Exercise requirements:
Omit the pictures and output every entry below exactly as written.
-------
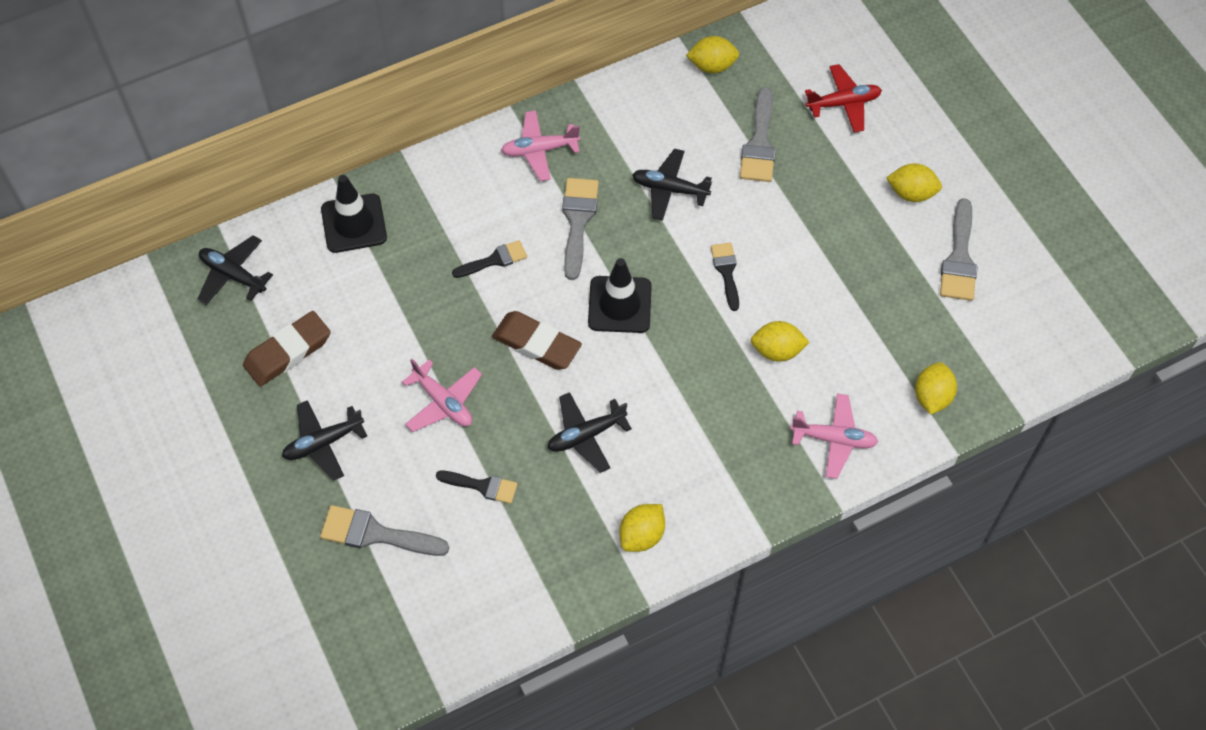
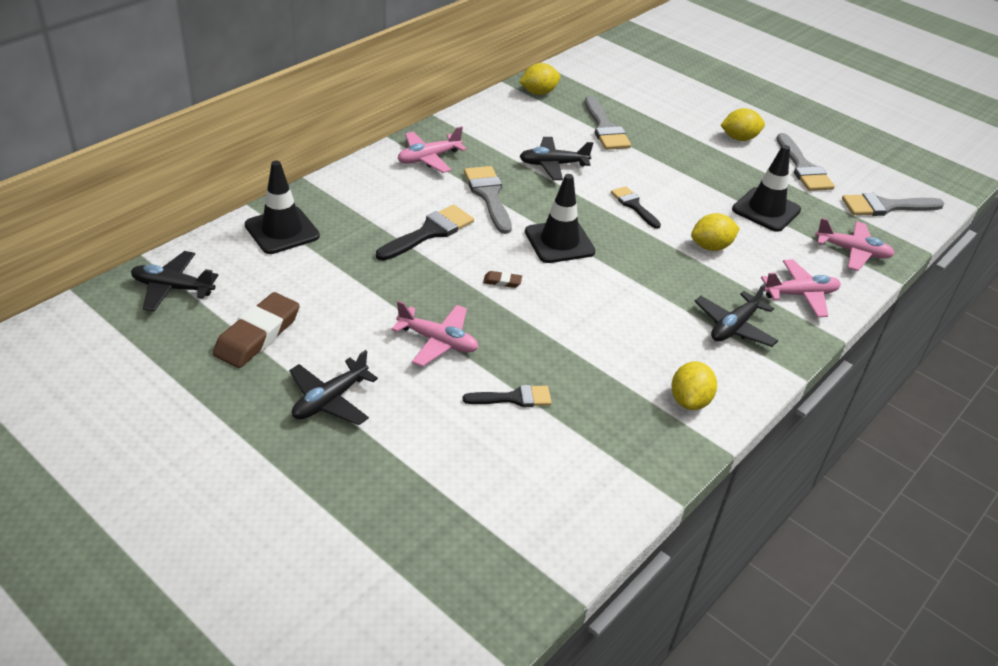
camera: 25 degrees left, 20 degrees down
(376, 534) = (425, 464): grey brush -> grey brush (886, 206)
(494, 260) = (429, 232): black brush -> black brush, size x1.54
(536, 344) = (502, 281): brown eraser -> brown eraser, size x0.43
(586, 435) = (588, 337): black plane -> black plane (734, 327)
(843, 103) = (652, 99): red plane -> none
(872, 313) = (766, 210): none -> black traffic cone
(932, 397) = (852, 252): yellow lemon -> pink plane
-------
Result below:
camera: 25 degrees left, 20 degrees down
(376, 534) = (425, 464): grey brush -> grey brush (886, 206)
(494, 260) = (429, 232): black brush -> black brush, size x1.54
(536, 344) = (502, 281): brown eraser -> brown eraser, size x0.43
(586, 435) = (588, 337): black plane -> black plane (734, 327)
(843, 103) = (652, 99): red plane -> none
(872, 313) = (766, 210): none -> black traffic cone
(932, 397) = (852, 252): yellow lemon -> pink plane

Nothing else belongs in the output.